**What is needed**
Locate every line below that contains the word "LEVEL" and copy it.

━━ Data to examine ━━

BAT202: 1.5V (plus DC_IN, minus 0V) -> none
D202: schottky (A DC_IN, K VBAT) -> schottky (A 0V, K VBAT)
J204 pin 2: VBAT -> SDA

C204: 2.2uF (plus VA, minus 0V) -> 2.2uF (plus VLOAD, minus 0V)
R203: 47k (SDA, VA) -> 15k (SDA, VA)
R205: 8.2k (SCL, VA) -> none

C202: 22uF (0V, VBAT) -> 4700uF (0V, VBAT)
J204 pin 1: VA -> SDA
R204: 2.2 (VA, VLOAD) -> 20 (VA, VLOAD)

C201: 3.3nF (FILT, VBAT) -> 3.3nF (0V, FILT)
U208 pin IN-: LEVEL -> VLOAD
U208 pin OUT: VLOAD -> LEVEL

━━━

**Response**
U208 pin IN-: LEVEL -> VLOAD
U208 pin OUT: VLOAD -> LEVEL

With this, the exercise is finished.